### What you should do
Quote word for word the lines starting at the line with "yellow tile G6:H6" and ending at the final line of the entries. Leave out any pictures.

### Task data
________________________
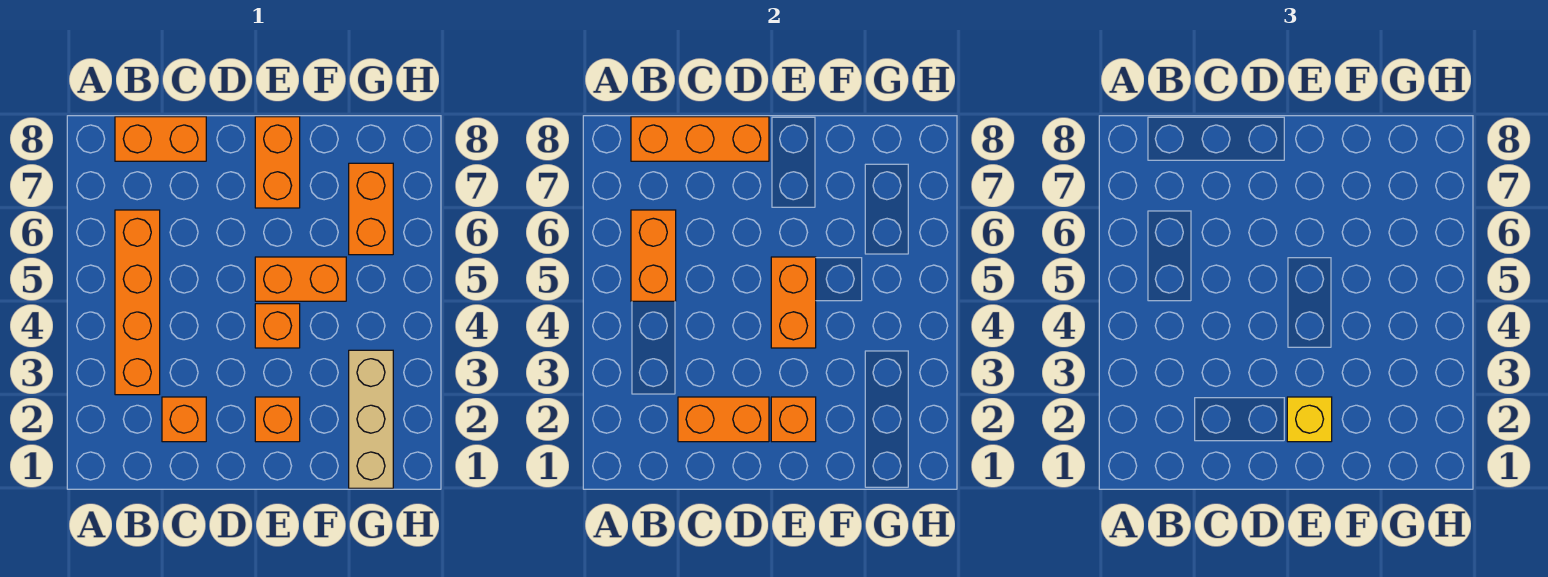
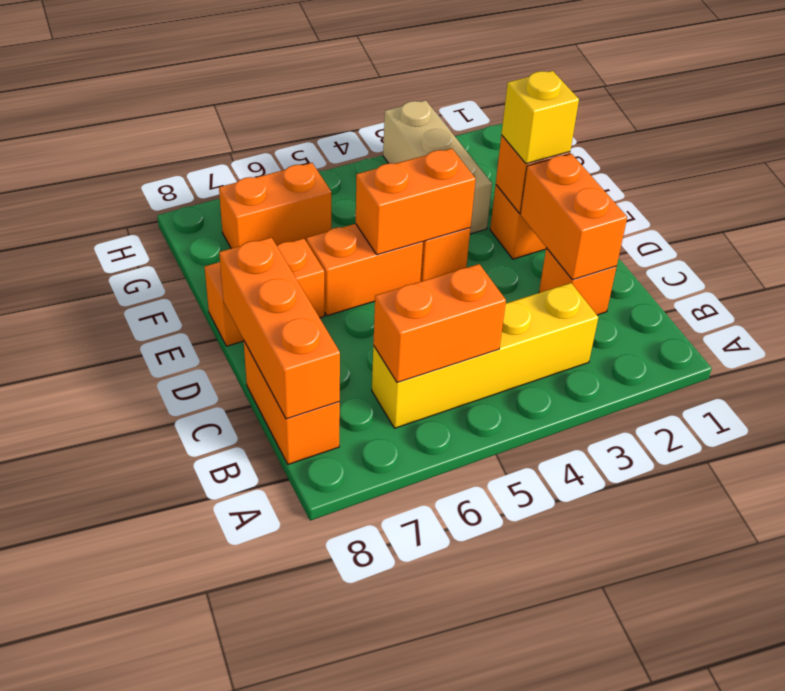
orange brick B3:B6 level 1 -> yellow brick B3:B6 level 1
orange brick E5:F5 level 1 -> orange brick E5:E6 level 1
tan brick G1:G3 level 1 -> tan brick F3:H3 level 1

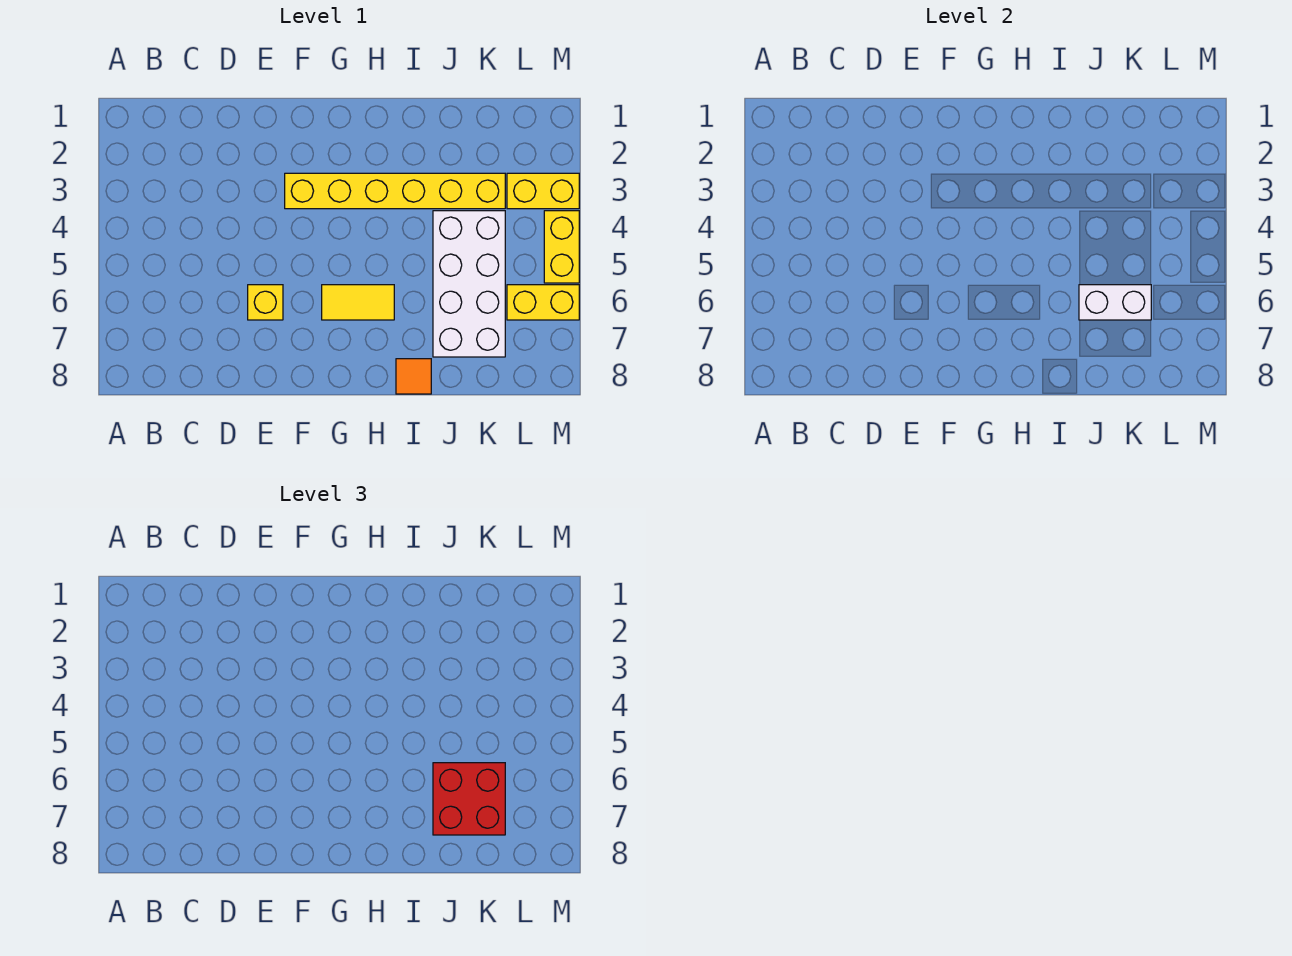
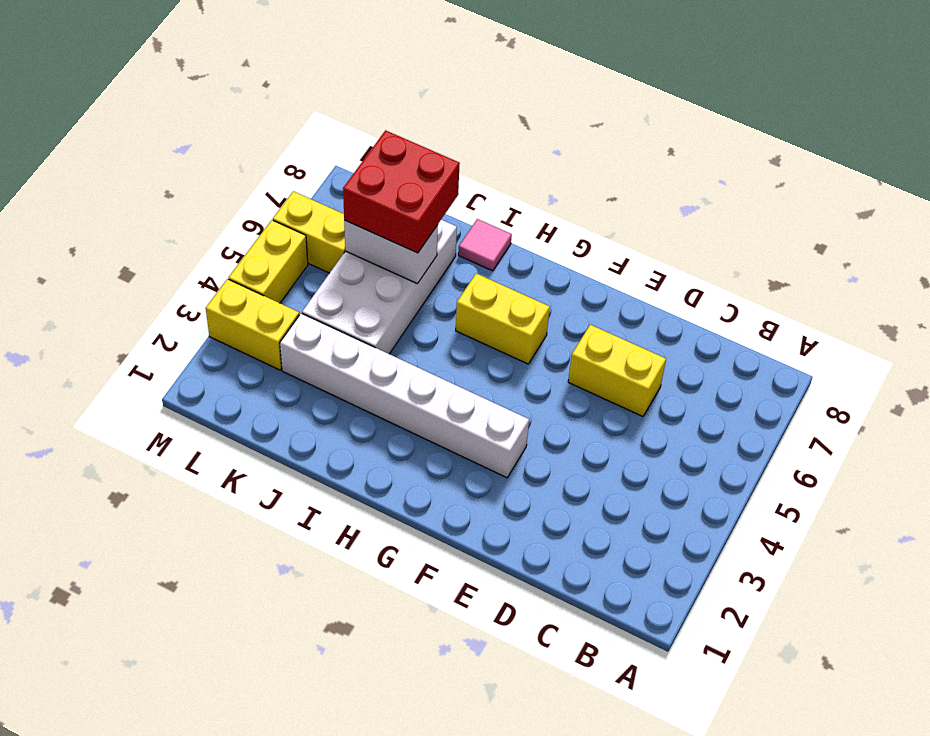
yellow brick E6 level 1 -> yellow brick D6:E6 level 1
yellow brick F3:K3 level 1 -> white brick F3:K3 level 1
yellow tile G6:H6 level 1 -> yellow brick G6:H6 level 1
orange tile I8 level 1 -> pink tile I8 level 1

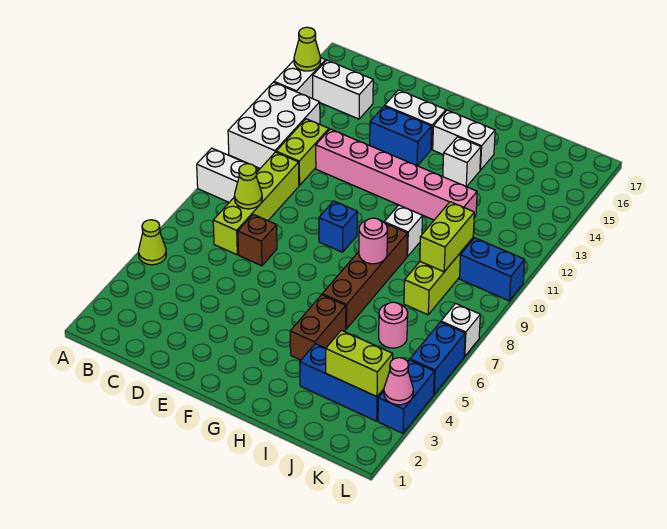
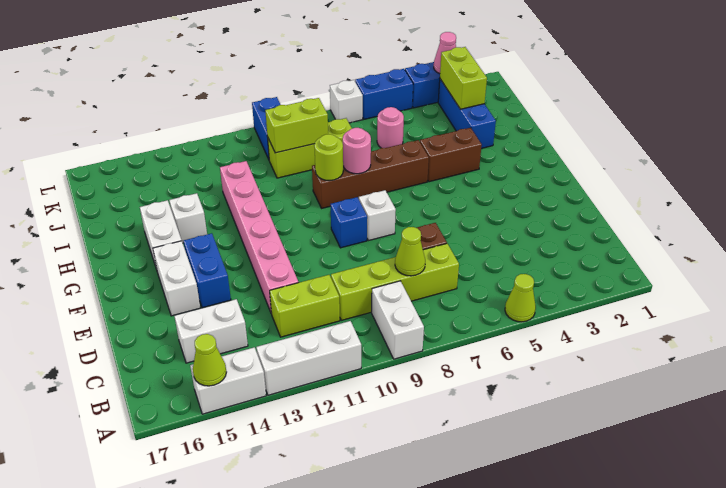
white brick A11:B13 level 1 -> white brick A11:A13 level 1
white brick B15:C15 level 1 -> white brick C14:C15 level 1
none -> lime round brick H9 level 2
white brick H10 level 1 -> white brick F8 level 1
________________________
### Written solution
yellow tile G6:H6 level 1 -> yellow brick G6:H6 level 1
orange tile I8 level 1 -> pink tile I8 level 1

white brick A11:B13 level 1 -> white brick A11:A13 level 1
white brick B15:C15 level 1 -> white brick C14:C15 level 1
none -> lime round brick H9 level 2
white brick H10 level 1 -> white brick F8 level 1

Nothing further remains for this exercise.